Work to complete:
Replace "counterclockwise" with "anticlockwise" in the items, starting at the first one and ending at the line containing "gray square at". Leave everything else unchanged.

Dataset rows:
↓
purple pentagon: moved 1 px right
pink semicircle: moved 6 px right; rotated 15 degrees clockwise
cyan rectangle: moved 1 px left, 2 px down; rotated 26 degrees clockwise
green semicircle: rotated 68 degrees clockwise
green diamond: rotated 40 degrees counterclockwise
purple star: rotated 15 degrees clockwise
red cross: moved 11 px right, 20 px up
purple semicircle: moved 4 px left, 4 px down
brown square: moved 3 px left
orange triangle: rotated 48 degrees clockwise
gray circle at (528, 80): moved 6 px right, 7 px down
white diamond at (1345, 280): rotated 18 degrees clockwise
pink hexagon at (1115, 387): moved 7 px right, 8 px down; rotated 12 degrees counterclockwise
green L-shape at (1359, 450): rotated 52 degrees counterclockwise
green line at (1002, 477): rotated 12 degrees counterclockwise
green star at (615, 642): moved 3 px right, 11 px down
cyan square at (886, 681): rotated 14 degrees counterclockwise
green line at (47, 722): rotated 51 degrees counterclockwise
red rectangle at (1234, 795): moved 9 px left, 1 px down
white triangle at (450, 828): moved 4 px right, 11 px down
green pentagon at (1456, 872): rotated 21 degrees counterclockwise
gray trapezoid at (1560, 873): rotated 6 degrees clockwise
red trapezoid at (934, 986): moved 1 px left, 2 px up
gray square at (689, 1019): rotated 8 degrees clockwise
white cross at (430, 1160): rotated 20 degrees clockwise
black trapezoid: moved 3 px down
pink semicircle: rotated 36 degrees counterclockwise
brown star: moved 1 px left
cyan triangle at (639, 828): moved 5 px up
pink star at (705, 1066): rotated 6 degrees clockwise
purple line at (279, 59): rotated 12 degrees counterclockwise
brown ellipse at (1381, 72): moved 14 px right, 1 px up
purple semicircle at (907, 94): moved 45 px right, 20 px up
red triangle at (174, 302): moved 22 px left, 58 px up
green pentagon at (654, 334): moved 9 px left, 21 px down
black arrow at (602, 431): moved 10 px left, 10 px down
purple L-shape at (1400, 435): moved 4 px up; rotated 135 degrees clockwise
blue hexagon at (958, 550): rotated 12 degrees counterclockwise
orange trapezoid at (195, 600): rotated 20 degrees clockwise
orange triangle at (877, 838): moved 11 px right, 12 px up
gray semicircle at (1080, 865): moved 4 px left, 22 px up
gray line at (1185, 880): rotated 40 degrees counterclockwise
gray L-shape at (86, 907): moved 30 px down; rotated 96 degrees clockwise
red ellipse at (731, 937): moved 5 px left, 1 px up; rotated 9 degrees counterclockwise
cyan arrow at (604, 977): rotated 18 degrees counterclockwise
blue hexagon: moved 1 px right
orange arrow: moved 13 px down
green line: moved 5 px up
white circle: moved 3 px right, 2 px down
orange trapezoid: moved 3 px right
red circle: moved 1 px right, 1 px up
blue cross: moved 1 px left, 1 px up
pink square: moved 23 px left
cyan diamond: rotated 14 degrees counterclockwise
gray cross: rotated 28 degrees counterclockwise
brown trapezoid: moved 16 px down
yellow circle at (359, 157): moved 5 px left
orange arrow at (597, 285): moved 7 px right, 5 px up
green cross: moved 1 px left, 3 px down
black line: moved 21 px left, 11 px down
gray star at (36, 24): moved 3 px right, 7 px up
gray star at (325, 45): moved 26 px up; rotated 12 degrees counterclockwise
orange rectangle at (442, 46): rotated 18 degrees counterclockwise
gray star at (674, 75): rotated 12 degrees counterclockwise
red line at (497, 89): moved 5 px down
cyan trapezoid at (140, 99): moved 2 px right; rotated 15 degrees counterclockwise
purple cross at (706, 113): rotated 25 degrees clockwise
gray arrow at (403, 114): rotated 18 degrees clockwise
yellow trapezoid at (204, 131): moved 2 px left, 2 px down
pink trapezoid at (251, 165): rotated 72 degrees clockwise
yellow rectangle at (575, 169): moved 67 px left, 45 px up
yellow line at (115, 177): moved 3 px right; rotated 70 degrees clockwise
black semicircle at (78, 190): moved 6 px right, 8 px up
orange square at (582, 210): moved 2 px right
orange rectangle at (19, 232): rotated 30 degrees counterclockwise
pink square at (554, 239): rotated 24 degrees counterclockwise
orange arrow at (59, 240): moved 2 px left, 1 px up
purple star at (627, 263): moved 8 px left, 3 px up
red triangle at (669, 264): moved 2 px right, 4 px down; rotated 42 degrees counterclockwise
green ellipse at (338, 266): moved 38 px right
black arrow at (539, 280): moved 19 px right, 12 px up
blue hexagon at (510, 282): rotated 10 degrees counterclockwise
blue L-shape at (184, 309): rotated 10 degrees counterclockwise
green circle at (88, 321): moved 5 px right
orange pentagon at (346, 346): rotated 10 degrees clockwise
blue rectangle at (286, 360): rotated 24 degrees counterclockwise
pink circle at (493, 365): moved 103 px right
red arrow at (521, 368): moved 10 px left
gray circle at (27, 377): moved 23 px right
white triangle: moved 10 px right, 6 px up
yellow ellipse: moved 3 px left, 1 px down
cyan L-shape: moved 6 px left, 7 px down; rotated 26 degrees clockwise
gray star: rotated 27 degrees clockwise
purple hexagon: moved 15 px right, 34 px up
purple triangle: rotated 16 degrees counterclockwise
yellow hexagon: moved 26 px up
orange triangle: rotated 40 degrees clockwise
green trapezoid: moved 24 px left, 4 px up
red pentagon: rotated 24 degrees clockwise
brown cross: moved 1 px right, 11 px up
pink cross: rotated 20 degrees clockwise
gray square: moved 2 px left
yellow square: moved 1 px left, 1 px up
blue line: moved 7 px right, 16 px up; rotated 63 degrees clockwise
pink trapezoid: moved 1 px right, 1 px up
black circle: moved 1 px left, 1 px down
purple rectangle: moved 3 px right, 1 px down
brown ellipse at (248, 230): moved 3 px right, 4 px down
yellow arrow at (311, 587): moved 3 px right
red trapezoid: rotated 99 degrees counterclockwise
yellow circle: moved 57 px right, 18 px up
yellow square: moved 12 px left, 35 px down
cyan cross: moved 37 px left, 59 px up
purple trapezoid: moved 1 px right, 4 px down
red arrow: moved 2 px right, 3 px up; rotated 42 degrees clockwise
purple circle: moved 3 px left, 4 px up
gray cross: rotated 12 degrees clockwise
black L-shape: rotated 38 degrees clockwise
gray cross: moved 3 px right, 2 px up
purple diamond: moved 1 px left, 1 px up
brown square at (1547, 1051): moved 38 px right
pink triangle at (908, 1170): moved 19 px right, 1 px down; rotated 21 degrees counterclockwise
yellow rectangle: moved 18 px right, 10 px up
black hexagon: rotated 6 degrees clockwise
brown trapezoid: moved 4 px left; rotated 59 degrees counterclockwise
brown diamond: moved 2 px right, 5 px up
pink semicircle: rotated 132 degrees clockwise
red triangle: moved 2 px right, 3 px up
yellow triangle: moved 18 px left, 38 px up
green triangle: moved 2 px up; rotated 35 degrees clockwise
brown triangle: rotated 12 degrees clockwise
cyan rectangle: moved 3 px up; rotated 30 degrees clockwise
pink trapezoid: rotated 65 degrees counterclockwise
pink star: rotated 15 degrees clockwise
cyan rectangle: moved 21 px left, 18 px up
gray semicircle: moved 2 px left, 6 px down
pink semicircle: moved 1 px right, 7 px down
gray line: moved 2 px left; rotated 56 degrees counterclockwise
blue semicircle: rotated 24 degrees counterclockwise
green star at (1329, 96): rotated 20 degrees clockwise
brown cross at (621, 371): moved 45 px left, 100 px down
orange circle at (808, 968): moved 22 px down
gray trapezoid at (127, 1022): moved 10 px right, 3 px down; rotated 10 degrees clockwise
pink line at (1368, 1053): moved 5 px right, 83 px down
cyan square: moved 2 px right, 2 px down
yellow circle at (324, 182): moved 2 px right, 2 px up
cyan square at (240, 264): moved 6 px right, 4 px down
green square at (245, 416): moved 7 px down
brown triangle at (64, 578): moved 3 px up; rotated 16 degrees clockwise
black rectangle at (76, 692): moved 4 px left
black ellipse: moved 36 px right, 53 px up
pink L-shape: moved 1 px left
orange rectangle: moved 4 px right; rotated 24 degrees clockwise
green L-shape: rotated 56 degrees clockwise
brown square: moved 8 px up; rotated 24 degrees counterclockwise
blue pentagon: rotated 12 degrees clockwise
↑
Output of the exercise:
purple pentagon: moved 1 px right
pink semicircle: moved 6 px right; rotated 15 degrees clockwise
cyan rectangle: moved 1 px left, 2 px down; rotated 26 degrees clockwise
green semicircle: rotated 68 degrees clockwise
green diamond: rotated 40 degrees anticlockwise
purple star: rotated 15 degrees clockwise
red cross: moved 11 px right, 20 px up
purple semicircle: moved 4 px left, 4 px down
brown square: moved 3 px left
orange triangle: rotated 48 degrees clockwise
gray circle at (528, 80): moved 6 px right, 7 px down
white diamond at (1345, 280): rotated 18 degrees clockwise
pink hexagon at (1115, 387): moved 7 px right, 8 px down; rotated 12 degrees anticlockwise
green L-shape at (1359, 450): rotated 52 degrees anticlockwise
green line at (1002, 477): rotated 12 degrees anticlockwise
green star at (615, 642): moved 3 px right, 11 px down
cyan square at (886, 681): rotated 14 degrees anticlockwise
green line at (47, 722): rotated 51 degrees anticlockwise
red rectangle at (1234, 795): moved 9 px left, 1 px down
white triangle at (450, 828): moved 4 px right, 11 px down
green pentagon at (1456, 872): rotated 21 degrees anticlockwise
gray trapezoid at (1560, 873): rotated 6 degrees clockwise
red trapezoid at (934, 986): moved 1 px left, 2 px up
gray square at (689, 1019): rotated 8 degrees clockwise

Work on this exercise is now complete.